Source data
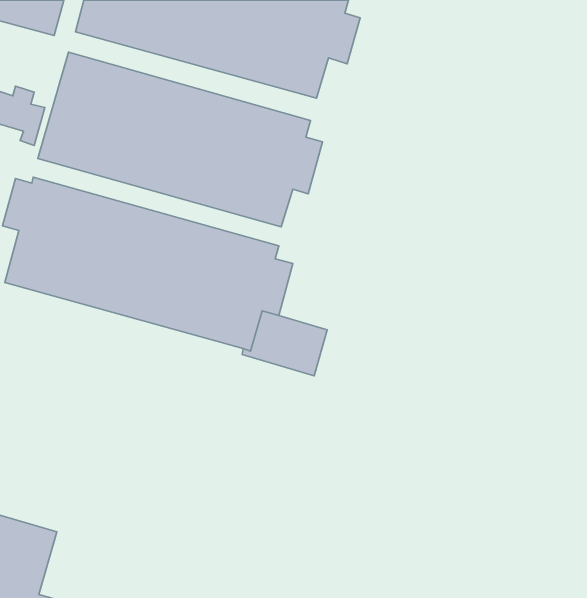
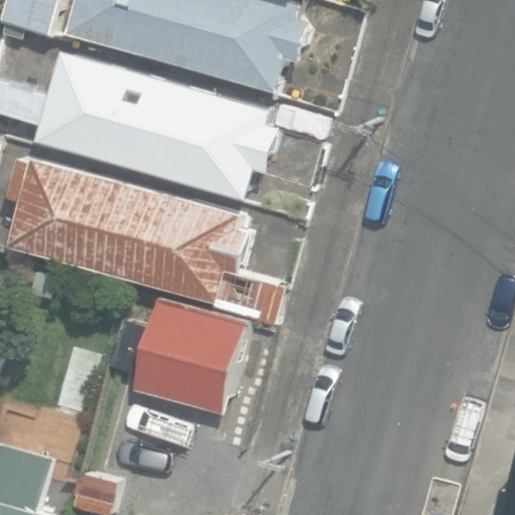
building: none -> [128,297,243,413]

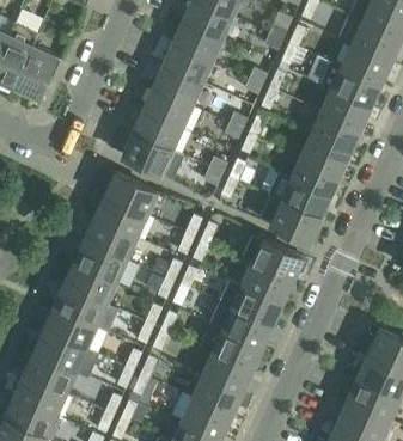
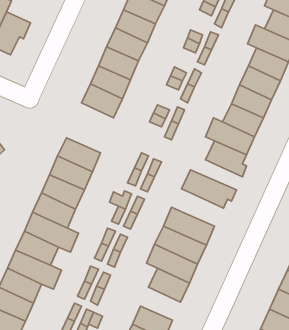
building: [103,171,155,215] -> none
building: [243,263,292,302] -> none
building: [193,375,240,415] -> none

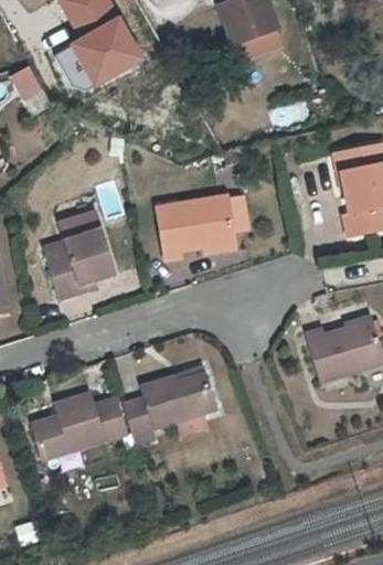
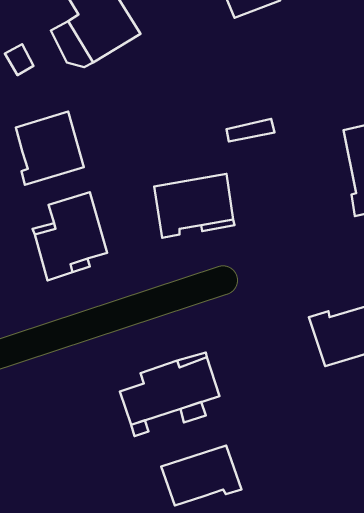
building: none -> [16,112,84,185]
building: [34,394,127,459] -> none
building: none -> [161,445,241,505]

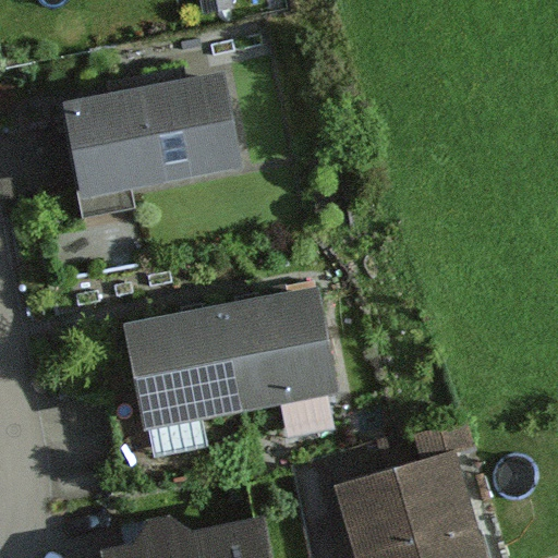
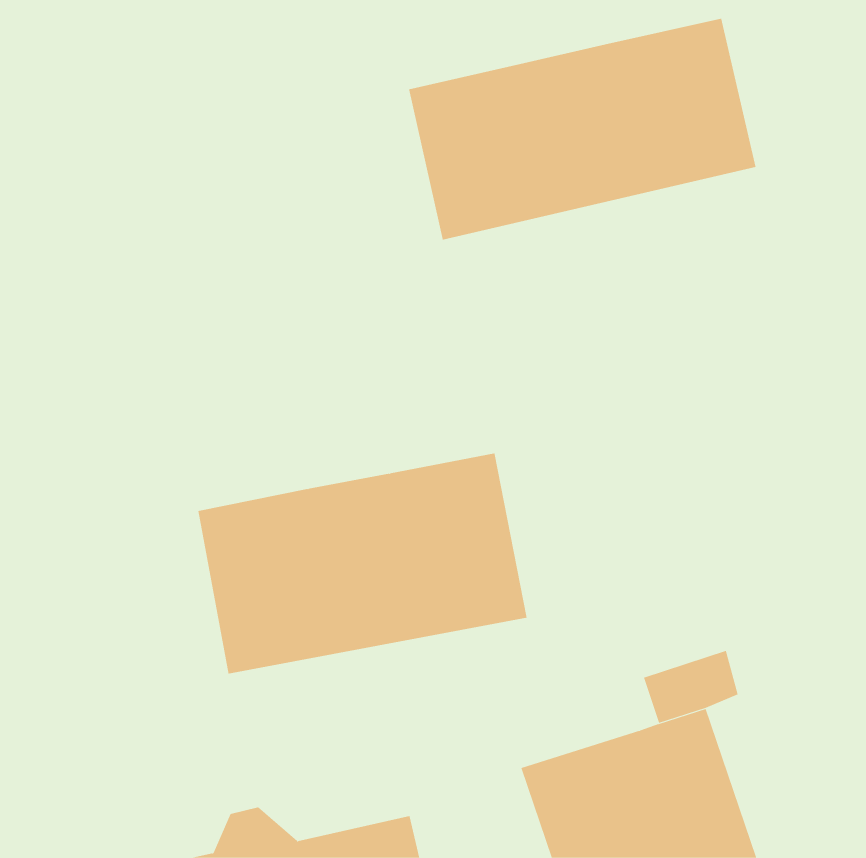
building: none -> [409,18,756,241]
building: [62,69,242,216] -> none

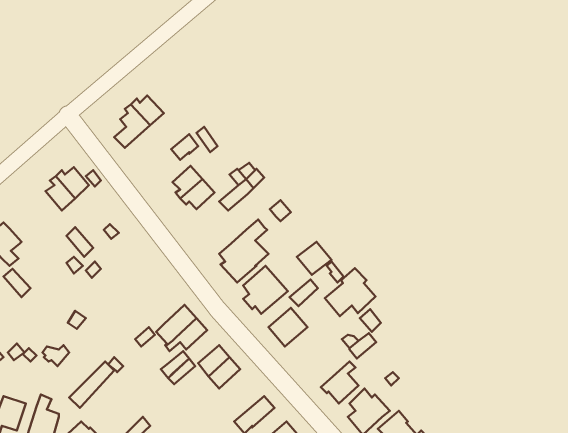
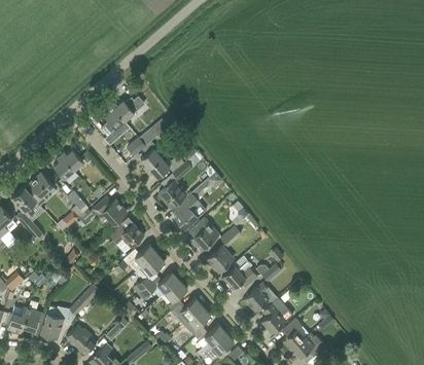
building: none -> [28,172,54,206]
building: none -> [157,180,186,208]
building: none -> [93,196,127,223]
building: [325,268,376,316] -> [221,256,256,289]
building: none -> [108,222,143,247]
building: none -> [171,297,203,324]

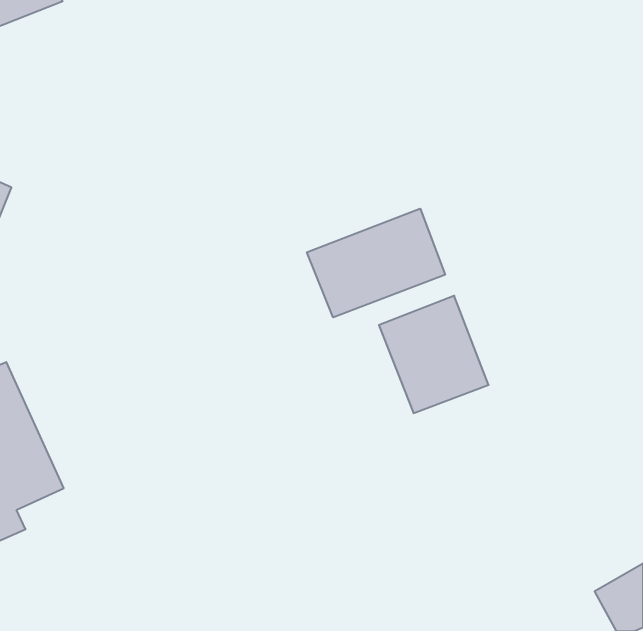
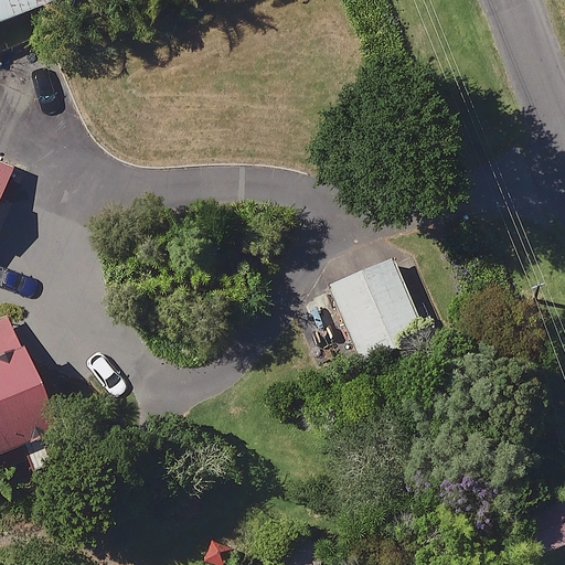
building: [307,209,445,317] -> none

_WHAT THE EXERCISE ASKS:_ Output the data above in full. Skip every picture.

_OUTPUT OF THE EXERCISE:_
building: none -> [128,297,243,413]

building: [103,171,155,215] -> none
building: [243,263,292,302] -> none
building: [193,375,240,415] -> none

building: none -> [16,112,84,185]
building: [34,394,127,459] -> none
building: none -> [161,445,241,505]

building: none -> [409,18,756,241]
building: [62,69,242,216] -> none

building: none -> [28,172,54,206]
building: none -> [157,180,186,208]
building: none -> [93,196,127,223]
building: [325,268,376,316] -> [221,256,256,289]
building: none -> [108,222,143,247]
building: none -> [171,297,203,324]

building: [307,209,445,317] -> none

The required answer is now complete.